═══ Records for this exercise

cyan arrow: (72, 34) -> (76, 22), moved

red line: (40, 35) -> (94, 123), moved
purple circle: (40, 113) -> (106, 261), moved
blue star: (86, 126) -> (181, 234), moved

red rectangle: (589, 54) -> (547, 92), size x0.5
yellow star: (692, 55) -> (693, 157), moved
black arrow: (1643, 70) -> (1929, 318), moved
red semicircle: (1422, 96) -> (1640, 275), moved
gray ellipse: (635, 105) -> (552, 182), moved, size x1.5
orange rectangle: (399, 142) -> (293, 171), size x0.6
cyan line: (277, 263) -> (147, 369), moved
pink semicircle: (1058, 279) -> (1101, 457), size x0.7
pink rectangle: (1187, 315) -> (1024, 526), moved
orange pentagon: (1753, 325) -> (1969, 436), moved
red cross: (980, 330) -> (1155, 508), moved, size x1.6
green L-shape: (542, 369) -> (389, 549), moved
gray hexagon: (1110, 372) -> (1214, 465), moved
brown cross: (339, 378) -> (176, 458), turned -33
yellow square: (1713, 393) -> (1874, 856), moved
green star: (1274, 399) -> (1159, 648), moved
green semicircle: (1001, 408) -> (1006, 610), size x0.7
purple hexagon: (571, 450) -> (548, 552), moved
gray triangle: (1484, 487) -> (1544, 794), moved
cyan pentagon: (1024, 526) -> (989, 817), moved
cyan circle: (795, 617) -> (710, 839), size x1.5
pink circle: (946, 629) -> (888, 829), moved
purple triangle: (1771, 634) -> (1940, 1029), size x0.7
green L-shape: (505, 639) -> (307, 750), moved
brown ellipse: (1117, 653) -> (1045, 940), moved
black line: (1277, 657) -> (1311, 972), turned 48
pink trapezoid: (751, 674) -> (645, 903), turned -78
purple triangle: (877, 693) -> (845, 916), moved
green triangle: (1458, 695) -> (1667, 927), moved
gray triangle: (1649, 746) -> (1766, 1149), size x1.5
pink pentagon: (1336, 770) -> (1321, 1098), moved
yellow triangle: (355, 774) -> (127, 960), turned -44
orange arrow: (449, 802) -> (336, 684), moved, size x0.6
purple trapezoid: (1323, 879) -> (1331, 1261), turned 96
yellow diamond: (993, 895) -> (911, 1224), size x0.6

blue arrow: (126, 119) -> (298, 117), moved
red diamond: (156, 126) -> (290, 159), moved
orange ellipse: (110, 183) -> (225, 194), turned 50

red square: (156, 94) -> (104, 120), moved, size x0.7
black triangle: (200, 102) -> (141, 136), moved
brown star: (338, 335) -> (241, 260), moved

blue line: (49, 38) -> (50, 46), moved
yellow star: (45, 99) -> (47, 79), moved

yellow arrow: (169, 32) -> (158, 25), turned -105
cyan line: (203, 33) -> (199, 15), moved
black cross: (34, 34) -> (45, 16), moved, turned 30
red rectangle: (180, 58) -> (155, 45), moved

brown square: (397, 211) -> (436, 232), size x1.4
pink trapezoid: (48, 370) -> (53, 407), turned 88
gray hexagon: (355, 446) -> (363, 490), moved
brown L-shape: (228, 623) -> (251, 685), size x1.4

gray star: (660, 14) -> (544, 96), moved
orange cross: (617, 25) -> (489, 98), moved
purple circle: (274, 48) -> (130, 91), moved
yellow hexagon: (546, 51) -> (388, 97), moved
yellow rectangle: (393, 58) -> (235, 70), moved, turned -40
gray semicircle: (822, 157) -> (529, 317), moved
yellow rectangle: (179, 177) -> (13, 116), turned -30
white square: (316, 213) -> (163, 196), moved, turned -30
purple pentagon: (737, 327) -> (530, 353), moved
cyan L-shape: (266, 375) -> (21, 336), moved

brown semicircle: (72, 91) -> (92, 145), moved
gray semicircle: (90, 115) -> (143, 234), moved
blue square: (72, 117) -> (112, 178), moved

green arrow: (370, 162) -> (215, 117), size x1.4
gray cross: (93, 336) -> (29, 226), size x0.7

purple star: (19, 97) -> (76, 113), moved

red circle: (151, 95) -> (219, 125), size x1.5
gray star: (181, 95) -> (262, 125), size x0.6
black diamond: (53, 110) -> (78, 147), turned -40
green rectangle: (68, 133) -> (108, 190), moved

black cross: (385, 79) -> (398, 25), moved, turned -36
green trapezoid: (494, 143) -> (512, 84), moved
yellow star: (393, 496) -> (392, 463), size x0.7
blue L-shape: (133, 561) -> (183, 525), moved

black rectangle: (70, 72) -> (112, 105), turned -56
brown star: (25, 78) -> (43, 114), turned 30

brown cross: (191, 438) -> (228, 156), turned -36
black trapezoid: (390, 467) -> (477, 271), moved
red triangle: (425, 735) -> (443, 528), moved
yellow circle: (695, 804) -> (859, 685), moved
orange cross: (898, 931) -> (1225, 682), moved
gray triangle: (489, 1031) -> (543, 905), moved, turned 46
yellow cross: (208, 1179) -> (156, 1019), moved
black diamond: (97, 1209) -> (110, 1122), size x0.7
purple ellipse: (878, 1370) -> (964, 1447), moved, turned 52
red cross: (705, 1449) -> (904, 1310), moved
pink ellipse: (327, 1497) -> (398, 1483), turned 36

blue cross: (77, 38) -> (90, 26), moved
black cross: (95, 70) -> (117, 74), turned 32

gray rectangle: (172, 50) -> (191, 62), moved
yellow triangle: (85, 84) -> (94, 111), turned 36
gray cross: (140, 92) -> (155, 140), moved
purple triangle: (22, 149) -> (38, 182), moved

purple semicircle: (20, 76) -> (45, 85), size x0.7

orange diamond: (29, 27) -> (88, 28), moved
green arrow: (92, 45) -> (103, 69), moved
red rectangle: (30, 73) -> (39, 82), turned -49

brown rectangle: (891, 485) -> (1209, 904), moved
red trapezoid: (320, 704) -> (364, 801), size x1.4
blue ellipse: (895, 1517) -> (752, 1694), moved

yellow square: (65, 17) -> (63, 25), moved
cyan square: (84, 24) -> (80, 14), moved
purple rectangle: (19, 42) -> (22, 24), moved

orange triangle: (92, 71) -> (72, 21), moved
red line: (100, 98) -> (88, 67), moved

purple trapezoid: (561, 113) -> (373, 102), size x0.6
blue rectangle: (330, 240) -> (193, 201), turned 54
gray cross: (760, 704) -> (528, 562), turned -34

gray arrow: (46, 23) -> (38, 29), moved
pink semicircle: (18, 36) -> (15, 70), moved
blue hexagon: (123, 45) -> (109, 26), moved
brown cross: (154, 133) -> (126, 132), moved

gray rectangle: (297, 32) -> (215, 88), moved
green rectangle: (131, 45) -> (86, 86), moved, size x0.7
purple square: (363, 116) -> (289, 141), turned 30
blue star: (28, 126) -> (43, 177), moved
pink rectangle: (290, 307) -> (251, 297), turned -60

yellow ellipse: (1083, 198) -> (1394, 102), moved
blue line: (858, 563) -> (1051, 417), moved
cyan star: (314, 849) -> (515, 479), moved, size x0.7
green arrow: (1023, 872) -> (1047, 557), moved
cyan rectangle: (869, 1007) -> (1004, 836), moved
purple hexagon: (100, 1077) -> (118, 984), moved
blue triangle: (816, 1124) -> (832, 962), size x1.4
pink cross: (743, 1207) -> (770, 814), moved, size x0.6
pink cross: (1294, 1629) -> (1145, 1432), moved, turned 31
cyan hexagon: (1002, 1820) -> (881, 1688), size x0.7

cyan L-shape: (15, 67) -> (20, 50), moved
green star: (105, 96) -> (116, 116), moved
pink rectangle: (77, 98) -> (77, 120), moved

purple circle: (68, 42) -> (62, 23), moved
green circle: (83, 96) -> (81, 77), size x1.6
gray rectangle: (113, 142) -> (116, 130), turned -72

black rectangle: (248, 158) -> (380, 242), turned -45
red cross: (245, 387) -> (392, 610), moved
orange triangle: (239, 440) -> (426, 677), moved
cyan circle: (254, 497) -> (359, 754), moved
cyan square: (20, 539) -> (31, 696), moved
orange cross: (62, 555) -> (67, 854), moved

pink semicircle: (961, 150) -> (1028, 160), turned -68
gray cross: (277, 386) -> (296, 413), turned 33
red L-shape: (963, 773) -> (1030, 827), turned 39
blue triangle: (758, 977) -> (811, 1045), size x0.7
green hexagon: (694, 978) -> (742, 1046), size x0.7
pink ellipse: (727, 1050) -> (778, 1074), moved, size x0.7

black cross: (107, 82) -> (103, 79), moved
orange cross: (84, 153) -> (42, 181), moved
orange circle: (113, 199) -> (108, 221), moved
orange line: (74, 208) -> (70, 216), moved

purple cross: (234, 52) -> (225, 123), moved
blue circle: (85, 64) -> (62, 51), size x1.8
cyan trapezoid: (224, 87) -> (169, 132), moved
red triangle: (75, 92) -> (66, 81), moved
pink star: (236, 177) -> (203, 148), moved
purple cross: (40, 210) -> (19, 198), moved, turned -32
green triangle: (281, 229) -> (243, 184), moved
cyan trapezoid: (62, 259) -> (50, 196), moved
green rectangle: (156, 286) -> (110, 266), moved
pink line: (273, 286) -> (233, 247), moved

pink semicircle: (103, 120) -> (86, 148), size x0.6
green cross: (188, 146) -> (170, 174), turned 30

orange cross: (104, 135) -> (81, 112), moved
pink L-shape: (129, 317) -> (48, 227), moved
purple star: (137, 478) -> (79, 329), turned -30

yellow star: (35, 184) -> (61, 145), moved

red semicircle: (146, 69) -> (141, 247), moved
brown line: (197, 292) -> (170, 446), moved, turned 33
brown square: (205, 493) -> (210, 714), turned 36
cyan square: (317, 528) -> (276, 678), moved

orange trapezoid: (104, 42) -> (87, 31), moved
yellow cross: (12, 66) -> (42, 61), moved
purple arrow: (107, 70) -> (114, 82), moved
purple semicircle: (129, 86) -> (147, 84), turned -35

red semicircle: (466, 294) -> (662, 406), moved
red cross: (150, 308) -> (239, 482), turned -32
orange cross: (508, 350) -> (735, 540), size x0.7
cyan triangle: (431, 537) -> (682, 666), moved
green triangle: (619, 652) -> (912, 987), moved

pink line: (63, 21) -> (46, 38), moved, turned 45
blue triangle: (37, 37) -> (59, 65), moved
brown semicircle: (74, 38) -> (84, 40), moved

══════

Only the lines above from the one with "yellow square: (1713, 393)" up to and including the one with "pink circle: (946, 629) -> (888, 829), moved" should be repeated, exactly as written.

yellow square: (1713, 393) -> (1874, 856), moved
green star: (1274, 399) -> (1159, 648), moved
green semicircle: (1001, 408) -> (1006, 610), size x0.7
purple hexagon: (571, 450) -> (548, 552), moved
gray triangle: (1484, 487) -> (1544, 794), moved
cyan pentagon: (1024, 526) -> (989, 817), moved
cyan circle: (795, 617) -> (710, 839), size x1.5
pink circle: (946, 629) -> (888, 829), moved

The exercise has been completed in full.